-- Instruction --
Report every line from the following entries that contains the string "bulb".

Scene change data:

↓

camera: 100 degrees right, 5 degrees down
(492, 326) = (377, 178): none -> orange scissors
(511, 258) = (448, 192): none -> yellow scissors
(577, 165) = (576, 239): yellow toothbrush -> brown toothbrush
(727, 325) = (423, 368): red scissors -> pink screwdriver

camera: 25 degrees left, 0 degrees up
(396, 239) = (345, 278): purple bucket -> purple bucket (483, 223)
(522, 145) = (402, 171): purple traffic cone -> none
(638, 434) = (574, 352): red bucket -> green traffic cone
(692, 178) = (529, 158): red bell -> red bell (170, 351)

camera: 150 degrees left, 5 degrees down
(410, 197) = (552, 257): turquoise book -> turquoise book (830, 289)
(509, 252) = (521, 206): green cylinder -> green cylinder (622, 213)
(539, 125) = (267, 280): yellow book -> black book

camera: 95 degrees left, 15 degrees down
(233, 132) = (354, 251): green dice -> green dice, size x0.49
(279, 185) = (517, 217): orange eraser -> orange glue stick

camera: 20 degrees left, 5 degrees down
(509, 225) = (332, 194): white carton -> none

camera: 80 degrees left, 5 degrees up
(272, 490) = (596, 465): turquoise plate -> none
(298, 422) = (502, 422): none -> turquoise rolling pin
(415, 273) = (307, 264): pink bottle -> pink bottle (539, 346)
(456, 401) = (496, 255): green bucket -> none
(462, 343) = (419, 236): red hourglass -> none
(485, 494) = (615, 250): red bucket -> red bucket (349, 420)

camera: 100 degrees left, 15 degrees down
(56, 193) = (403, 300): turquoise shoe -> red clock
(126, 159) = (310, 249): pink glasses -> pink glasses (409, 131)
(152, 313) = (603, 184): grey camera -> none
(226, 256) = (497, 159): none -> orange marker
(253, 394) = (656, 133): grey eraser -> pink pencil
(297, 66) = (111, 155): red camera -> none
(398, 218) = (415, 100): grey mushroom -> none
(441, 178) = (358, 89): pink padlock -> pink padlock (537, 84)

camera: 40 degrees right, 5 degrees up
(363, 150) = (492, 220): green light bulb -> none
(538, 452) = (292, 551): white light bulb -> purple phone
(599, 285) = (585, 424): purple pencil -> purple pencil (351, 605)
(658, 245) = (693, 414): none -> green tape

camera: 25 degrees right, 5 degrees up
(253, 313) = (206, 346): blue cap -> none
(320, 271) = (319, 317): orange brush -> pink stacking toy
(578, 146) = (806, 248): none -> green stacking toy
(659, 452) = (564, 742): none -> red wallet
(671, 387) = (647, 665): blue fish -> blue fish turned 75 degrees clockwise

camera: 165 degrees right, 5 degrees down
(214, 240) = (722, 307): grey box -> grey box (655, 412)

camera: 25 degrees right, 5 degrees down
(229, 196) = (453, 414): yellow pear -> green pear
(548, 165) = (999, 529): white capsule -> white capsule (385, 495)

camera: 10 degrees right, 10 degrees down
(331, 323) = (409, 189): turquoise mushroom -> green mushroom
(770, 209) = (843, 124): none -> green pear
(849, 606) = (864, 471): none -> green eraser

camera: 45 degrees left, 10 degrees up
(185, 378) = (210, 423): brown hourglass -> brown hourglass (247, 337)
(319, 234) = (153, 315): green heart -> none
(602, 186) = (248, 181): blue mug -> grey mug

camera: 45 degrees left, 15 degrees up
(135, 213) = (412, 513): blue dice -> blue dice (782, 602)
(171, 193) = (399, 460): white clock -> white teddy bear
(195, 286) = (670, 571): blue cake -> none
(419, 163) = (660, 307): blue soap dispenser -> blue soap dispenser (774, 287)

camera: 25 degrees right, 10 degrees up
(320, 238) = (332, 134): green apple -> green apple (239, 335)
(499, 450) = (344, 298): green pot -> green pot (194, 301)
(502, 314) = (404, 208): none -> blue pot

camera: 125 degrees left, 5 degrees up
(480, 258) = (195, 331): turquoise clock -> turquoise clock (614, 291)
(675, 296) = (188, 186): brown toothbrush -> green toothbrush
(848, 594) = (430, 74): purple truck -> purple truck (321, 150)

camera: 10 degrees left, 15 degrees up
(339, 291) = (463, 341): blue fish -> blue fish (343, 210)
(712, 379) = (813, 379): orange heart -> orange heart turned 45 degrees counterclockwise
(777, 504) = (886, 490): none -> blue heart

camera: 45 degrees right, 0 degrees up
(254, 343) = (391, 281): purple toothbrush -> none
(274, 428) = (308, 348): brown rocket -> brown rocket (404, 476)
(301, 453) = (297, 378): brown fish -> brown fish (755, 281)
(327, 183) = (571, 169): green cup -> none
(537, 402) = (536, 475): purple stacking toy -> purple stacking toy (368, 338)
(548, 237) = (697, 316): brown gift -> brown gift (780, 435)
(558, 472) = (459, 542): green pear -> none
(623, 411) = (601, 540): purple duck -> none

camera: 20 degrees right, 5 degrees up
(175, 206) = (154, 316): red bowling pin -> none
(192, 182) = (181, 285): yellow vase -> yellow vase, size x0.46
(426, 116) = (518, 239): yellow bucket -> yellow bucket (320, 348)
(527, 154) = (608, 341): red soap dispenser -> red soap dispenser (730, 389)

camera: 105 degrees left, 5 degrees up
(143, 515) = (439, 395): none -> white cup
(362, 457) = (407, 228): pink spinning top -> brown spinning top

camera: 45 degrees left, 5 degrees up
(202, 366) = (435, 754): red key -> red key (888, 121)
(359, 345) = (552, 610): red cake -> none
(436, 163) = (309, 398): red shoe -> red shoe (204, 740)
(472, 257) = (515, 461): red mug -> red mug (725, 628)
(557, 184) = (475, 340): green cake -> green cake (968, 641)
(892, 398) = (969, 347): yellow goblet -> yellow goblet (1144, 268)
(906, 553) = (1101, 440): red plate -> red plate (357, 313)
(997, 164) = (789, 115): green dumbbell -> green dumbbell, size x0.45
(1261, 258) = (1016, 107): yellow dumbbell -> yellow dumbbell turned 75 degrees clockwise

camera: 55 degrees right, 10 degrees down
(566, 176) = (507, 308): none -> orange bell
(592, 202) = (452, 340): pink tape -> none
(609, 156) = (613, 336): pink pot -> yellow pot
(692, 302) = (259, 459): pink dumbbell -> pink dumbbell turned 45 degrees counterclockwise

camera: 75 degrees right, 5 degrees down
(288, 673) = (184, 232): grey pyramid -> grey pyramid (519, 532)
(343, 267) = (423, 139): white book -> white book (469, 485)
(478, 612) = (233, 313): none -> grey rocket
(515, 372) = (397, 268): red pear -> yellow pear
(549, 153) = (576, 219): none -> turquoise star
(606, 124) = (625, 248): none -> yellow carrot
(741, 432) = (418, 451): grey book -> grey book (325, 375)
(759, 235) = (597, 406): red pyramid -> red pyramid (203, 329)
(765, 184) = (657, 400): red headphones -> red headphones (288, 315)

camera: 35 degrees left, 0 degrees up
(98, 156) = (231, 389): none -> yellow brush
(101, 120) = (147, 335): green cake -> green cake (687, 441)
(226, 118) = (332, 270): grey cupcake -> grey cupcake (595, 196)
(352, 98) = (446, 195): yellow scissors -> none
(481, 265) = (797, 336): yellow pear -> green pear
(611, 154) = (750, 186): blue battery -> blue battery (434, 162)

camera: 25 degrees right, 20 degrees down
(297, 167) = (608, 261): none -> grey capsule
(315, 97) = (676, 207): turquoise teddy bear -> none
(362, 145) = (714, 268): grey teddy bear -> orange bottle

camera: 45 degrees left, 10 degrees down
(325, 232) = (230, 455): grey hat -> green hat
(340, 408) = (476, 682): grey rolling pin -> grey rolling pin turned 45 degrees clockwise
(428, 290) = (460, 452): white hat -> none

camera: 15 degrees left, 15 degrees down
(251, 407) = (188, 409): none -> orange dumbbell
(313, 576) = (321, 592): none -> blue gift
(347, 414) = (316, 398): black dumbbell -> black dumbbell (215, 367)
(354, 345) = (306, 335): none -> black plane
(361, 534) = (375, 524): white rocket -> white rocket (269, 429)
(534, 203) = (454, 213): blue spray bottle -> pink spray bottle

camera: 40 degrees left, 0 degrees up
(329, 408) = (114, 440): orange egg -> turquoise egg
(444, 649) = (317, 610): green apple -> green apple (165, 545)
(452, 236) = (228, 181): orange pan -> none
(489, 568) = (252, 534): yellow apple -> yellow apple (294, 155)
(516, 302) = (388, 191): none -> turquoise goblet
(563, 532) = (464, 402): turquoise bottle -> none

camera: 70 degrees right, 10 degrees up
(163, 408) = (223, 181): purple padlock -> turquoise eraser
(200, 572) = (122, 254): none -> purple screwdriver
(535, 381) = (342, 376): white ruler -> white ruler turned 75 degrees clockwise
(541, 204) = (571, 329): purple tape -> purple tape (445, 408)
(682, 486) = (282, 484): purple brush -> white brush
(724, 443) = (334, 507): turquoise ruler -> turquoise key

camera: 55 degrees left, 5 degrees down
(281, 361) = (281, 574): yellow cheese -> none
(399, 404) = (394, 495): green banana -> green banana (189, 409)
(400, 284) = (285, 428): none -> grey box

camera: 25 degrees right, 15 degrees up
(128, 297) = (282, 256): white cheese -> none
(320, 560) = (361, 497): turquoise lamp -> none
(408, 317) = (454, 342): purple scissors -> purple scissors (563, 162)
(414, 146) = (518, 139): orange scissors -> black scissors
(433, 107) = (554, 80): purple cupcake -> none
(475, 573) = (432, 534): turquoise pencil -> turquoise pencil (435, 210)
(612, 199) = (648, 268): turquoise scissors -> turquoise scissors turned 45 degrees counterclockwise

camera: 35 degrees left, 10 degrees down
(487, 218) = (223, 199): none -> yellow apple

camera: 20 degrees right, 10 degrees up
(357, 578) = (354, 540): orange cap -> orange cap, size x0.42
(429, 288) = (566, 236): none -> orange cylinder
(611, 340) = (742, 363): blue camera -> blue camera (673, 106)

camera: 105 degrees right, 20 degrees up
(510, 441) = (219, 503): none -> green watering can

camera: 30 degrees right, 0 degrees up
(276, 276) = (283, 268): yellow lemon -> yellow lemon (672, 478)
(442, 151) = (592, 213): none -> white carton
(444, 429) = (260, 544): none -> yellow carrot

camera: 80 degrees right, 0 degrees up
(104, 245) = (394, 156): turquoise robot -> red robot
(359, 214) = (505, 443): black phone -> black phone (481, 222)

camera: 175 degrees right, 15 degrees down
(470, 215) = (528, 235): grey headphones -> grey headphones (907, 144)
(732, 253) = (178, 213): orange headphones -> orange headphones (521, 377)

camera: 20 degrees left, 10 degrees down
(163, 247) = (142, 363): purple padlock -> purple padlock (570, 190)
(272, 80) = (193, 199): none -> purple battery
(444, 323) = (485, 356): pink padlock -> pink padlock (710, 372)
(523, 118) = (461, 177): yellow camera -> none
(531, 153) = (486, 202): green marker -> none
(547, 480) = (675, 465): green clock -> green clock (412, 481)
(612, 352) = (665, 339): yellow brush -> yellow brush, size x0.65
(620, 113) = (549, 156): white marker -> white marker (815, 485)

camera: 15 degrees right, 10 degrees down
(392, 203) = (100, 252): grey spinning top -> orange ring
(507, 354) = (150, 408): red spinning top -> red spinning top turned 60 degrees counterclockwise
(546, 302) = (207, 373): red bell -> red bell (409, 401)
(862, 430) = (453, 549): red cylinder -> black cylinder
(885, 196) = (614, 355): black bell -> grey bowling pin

↑

-- Problem solution --
(363, 150) = (492, 220): green light bulb -> none
(538, 452) = (292, 551): white light bulb -> purple phone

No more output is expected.